● Data excerpts:
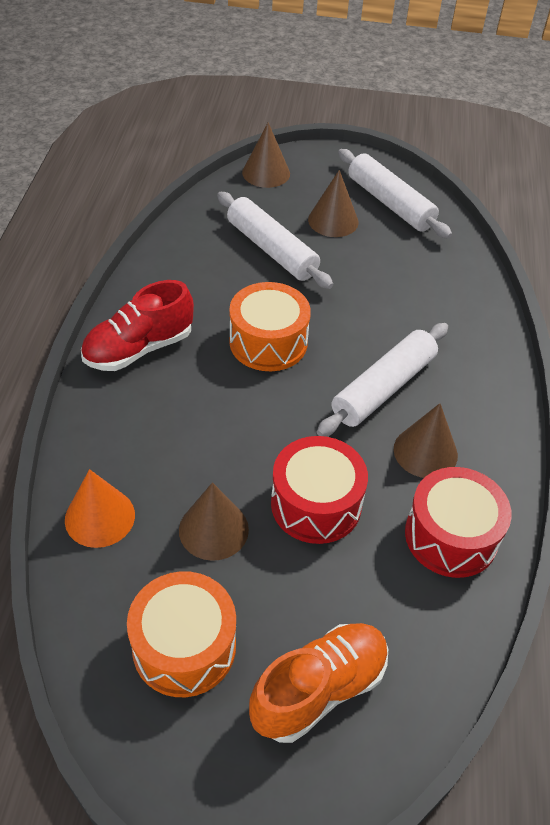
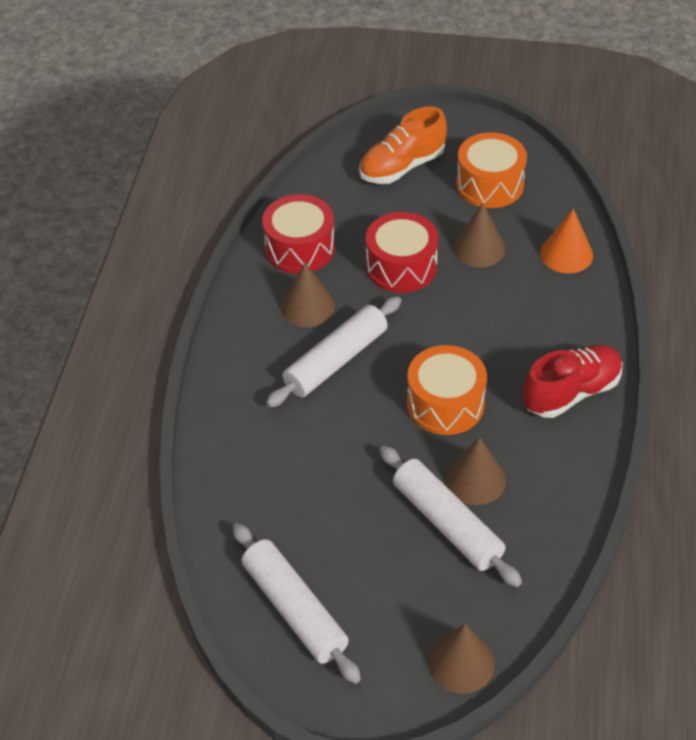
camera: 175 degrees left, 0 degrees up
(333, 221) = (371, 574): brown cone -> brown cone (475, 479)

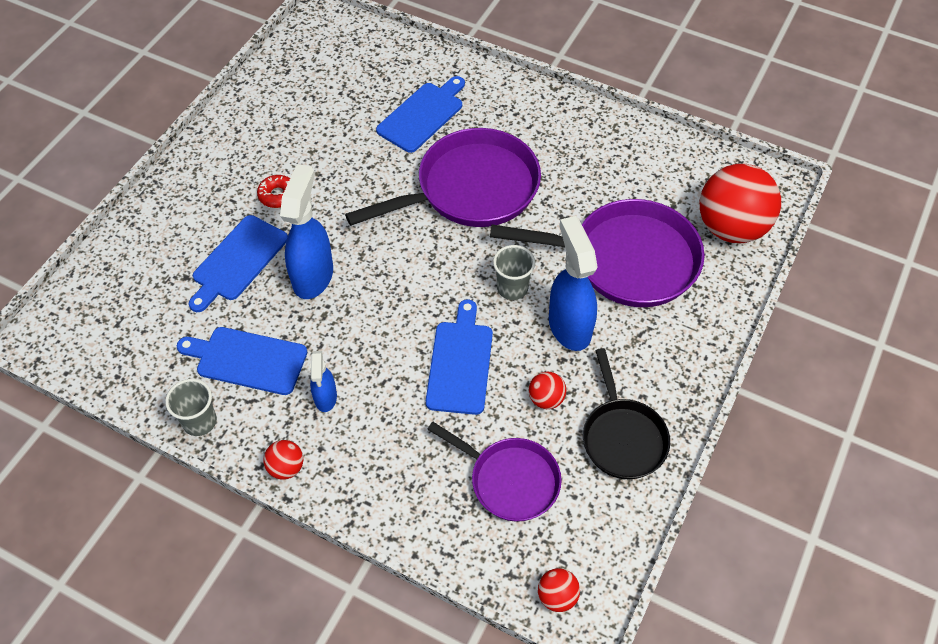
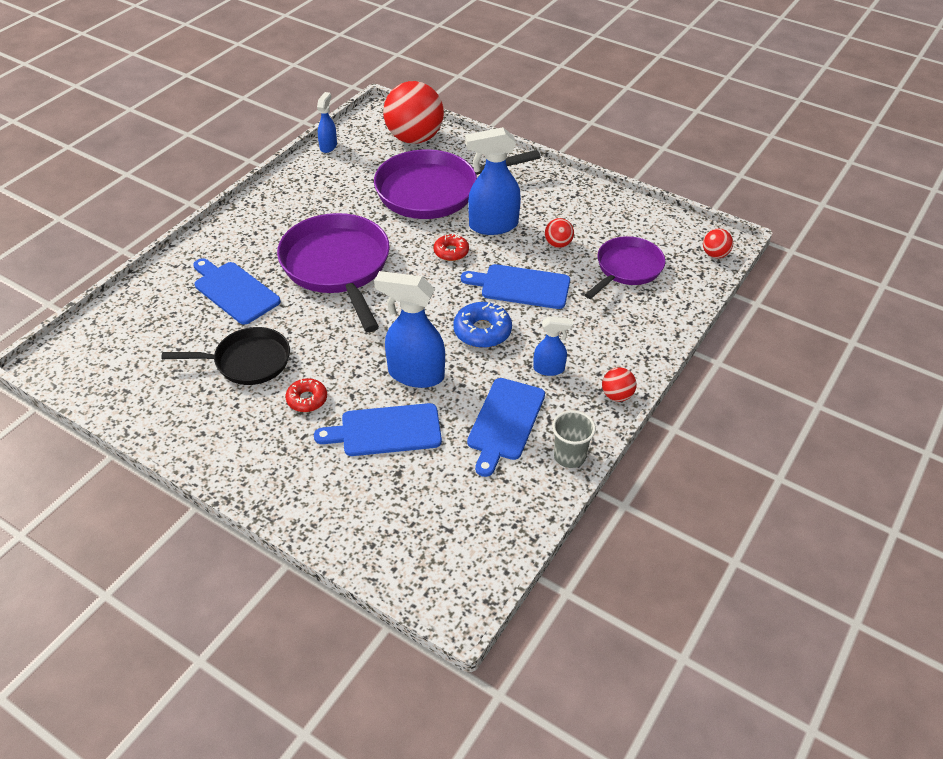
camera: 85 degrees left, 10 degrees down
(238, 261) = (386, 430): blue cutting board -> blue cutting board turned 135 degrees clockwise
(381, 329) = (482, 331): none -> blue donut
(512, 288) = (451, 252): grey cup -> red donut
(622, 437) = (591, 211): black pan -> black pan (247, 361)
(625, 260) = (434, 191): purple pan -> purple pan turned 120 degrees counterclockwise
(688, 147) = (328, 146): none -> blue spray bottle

● Problem:
All that belongs in the answer is the run of lines above from the line containing "camera: 85 degrees left, 10 degrees down" through the line containing "(622, 437) = (591, 211): black", exactly as written.

● Written answer:
camera: 85 degrees left, 10 degrees down
(238, 261) = (386, 430): blue cutting board -> blue cutting board turned 135 degrees clockwise
(381, 329) = (482, 331): none -> blue donut
(512, 288) = (451, 252): grey cup -> red donut
(622, 437) = (591, 211): black pan -> black pan (247, 361)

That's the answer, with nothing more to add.